## WORK REQUEST
Word for word, restate the lines of the listing from the one that holds "CN3 pin 2: +3V3 -> DGND" through the very last line, and nothing more.

## RECORDS FOR THE TASK
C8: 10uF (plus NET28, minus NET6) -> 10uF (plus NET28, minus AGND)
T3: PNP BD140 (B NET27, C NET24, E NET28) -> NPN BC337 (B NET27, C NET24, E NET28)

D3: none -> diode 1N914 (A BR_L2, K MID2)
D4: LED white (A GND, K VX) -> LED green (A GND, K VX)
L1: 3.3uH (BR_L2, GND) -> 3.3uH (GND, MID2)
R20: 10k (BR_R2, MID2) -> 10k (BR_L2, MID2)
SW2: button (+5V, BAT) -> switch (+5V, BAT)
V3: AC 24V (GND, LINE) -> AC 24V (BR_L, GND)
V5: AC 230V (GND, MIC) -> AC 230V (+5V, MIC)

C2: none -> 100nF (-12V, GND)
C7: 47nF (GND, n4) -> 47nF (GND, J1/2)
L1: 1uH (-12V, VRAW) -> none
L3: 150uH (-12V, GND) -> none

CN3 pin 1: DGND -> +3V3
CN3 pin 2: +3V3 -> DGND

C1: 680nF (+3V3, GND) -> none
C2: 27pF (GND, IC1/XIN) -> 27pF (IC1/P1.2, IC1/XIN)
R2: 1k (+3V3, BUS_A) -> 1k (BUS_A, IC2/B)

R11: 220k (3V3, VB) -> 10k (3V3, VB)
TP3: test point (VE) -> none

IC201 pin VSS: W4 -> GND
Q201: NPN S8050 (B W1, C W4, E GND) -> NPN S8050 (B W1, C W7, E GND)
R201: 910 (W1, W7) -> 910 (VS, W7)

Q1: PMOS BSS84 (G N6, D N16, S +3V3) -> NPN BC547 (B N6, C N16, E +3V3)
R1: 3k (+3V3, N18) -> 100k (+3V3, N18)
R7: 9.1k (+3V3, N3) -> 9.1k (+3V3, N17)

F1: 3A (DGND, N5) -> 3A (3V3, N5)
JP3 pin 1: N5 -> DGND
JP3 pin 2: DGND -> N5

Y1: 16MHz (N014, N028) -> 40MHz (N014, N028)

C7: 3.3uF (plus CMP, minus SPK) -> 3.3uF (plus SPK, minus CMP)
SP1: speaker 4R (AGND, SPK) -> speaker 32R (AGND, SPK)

## TASK RESULT
CN3 pin 2: +3V3 -> DGND

C1: 680nF (+3V3, GND) -> none
C2: 27pF (GND, IC1/XIN) -> 27pF (IC1/P1.2, IC1/XIN)
R2: 1k (+3V3, BUS_A) -> 1k (BUS_A, IC2/B)

R11: 220k (3V3, VB) -> 10k (3V3, VB)
TP3: test point (VE) -> none

IC201 pin VSS: W4 -> GND
Q201: NPN S8050 (B W1, C W4, E GND) -> NPN S8050 (B W1, C W7, E GND)
R201: 910 (W1, W7) -> 910 (VS, W7)

Q1: PMOS BSS84 (G N6, D N16, S +3V3) -> NPN BC547 (B N6, C N16, E +3V3)
R1: 3k (+3V3, N18) -> 100k (+3V3, N18)
R7: 9.1k (+3V3, N3) -> 9.1k (+3V3, N17)

F1: 3A (DGND, N5) -> 3A (3V3, N5)
JP3 pin 1: N5 -> DGND
JP3 pin 2: DGND -> N5

Y1: 16MHz (N014, N028) -> 40MHz (N014, N028)

C7: 3.3uF (plus CMP, minus SPK) -> 3.3uF (plus SPK, minus CMP)
SP1: speaker 4R (AGND, SPK) -> speaker 32R (AGND, SPK)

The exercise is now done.